**Data for processing:**
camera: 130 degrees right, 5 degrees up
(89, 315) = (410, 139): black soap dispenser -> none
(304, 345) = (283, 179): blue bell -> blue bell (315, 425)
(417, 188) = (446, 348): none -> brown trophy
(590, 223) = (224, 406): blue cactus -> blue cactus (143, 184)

--

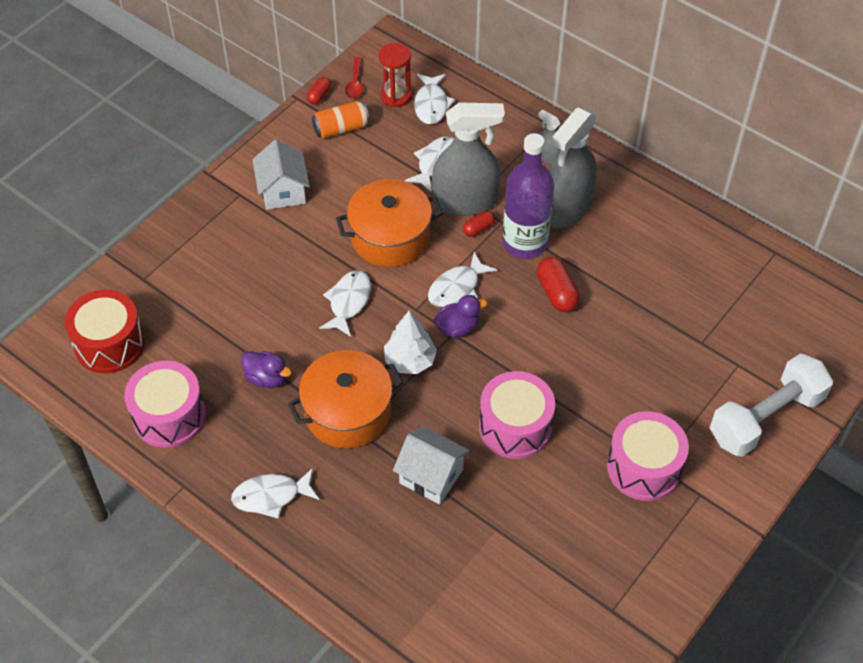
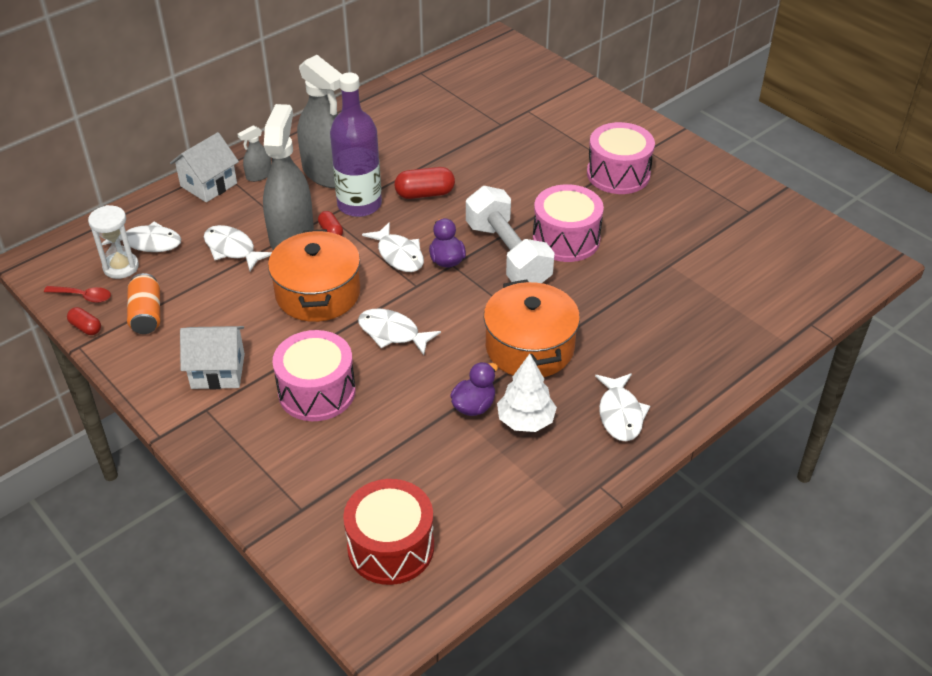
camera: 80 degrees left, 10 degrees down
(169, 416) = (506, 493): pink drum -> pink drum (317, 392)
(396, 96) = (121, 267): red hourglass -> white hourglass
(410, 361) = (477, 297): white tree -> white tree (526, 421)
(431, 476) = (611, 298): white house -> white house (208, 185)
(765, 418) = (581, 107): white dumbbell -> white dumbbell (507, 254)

**Task details:** Print, without alteration, only the lines above between the one holding "camera: 130 degrees right, 5 degrees up" and the one holding "(590, 223) = (224, 406): blue", inclusive.

**Reply to the task:**
camera: 130 degrees right, 5 degrees up
(89, 315) = (410, 139): black soap dispenser -> none
(304, 345) = (283, 179): blue bell -> blue bell (315, 425)
(417, 188) = (446, 348): none -> brown trophy
(590, 223) = (224, 406): blue cactus -> blue cactus (143, 184)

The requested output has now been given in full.